## Task statement
Gather from the listing below each line that includes the word "degrees", and copy it.
[Dataset content]
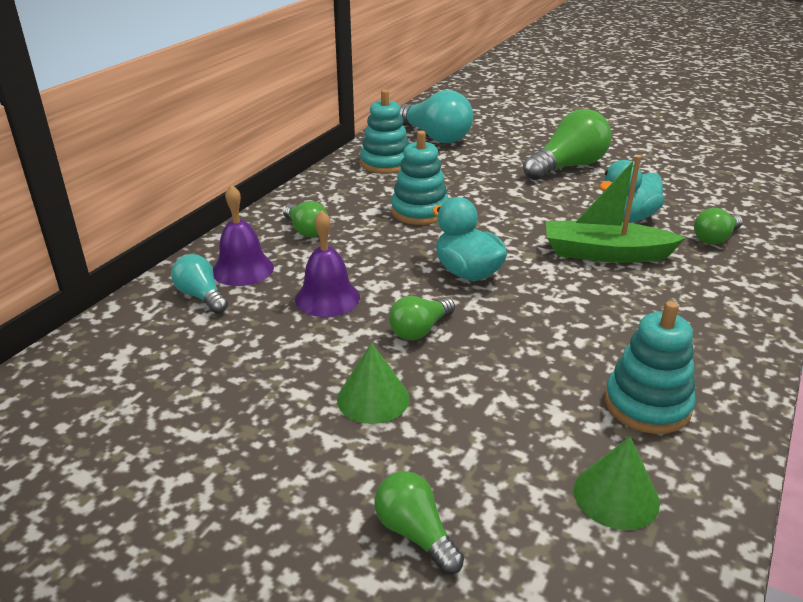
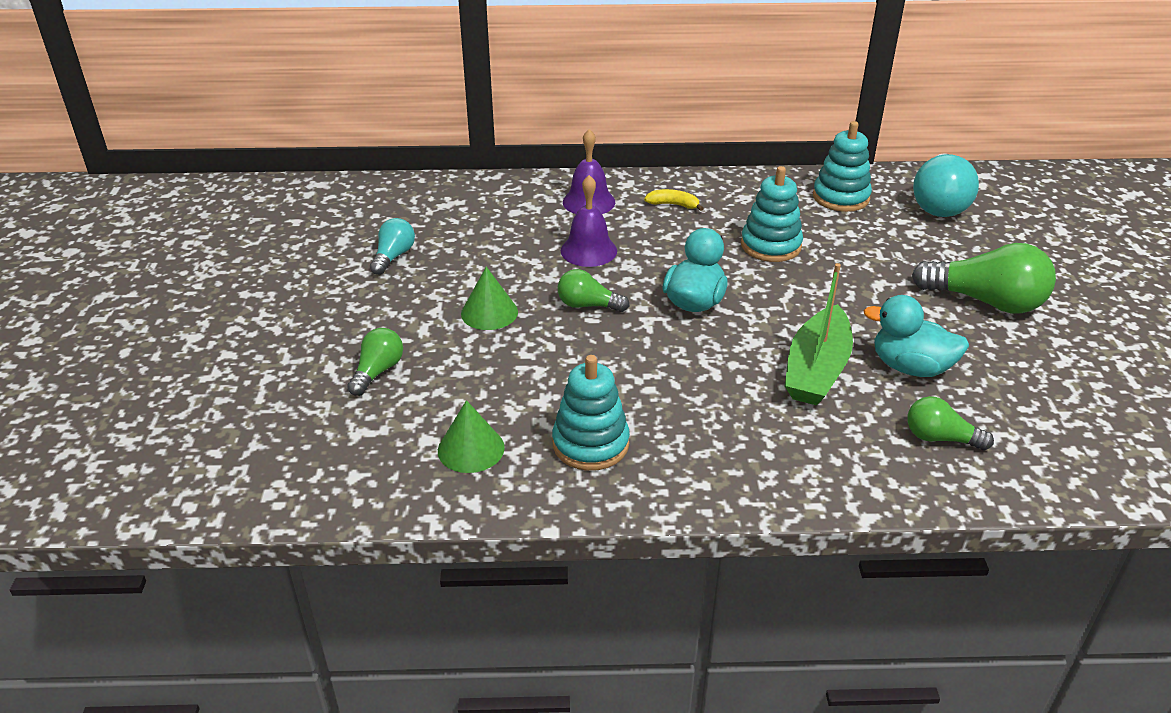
camera: 60 degrees right, 5 degrees up
(201, 296) = (539, 201): turquoise light bulb -> turquoise light bulb (393, 257)
(306, 230) = (673, 205): green light bulb -> yellow banana
(605, 254) = (816, 370): green boat -> green boat turned 135 degrees counterclockwise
[/Dataset content]
## Reply
camera: 60 degrees right, 5 degrees up
(605, 254) = (816, 370): green boat -> green boat turned 135 degrees counterclockwise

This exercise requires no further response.